• **WORK ORDER**
Could you output every record below exactly, leaving out the pictures?

• **RECORDS SHOWN**

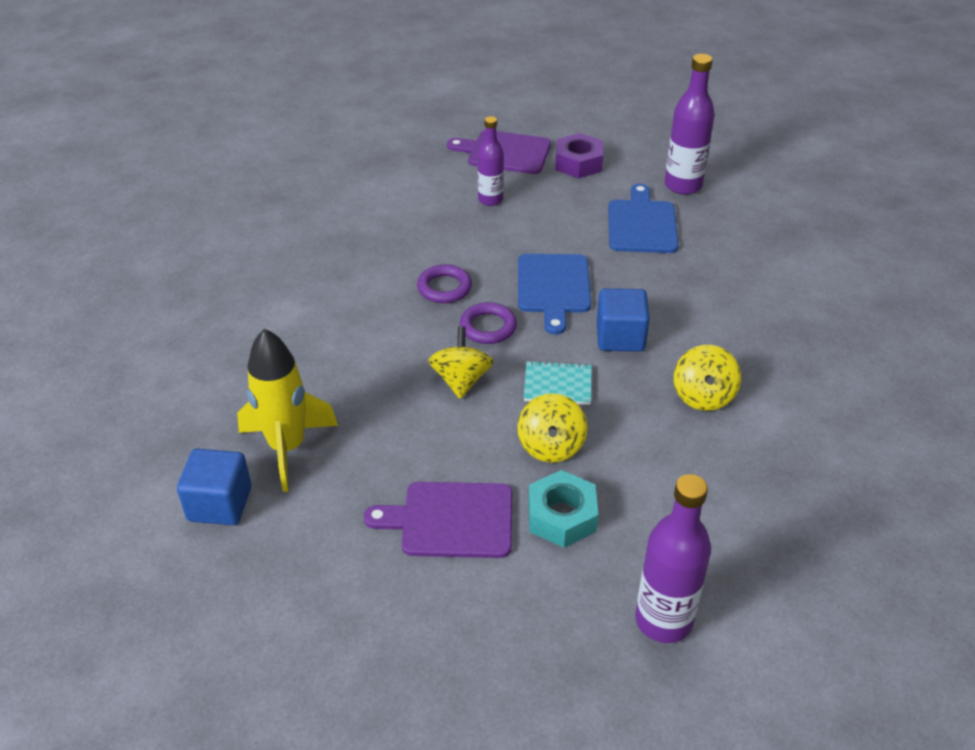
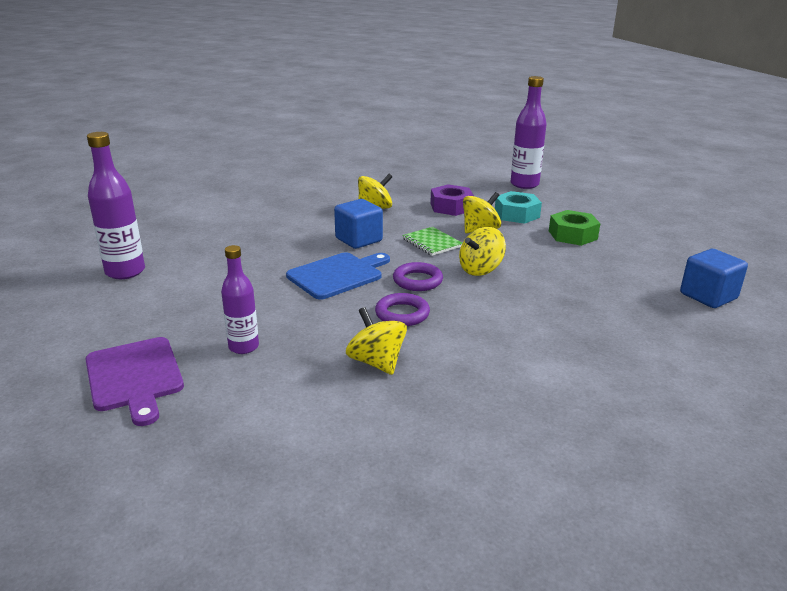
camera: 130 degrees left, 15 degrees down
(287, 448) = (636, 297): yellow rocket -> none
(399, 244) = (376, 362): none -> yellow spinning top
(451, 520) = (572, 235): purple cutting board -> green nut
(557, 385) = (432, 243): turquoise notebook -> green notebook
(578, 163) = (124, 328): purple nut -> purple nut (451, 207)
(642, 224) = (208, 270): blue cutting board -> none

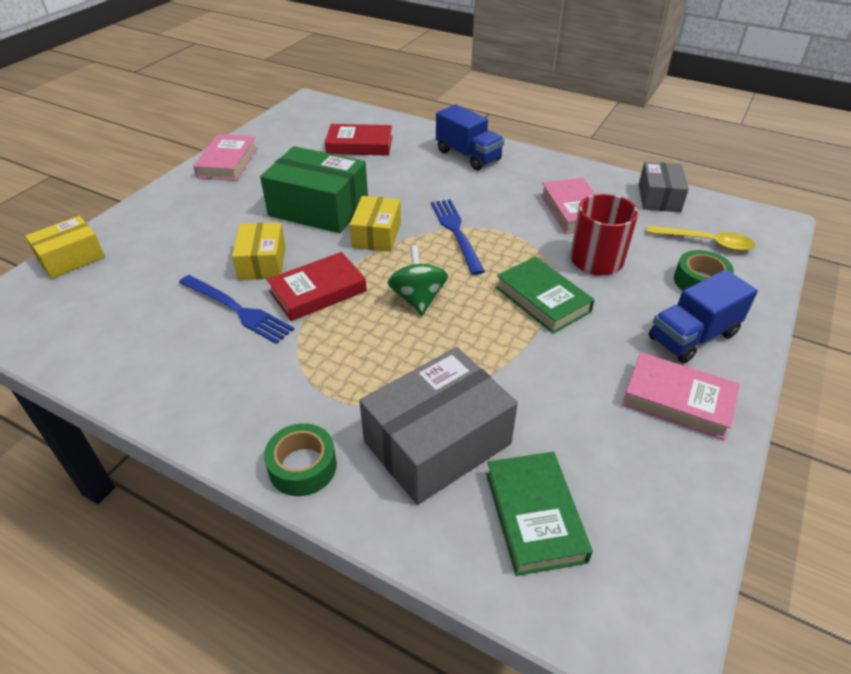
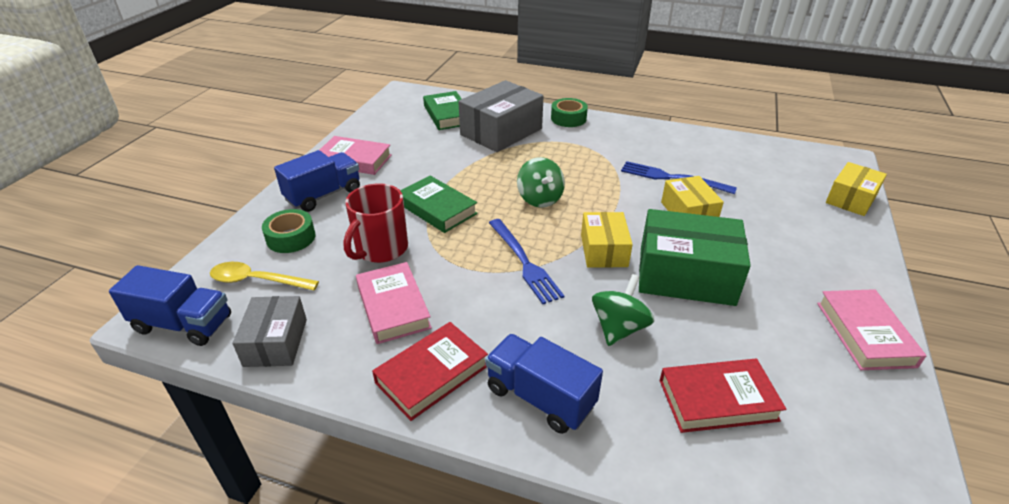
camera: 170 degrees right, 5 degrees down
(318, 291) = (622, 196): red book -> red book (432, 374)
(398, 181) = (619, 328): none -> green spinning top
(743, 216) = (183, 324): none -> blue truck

• **OUTPUT FOR THIS EXERCISE**
camera: 130 degrees left, 15 degrees down
(287, 448) = (636, 297): yellow rocket -> none
(399, 244) = (376, 362): none -> yellow spinning top
(451, 520) = (572, 235): purple cutting board -> green nut
(557, 385) = (432, 243): turquoise notebook -> green notebook
(578, 163) = (124, 328): purple nut -> purple nut (451, 207)
(642, 224) = (208, 270): blue cutting board -> none

camera: 170 degrees right, 5 degrees down
(318, 291) = (622, 196): red book -> red book (432, 374)
(398, 181) = (619, 328): none -> green spinning top
(743, 216) = (183, 324): none -> blue truck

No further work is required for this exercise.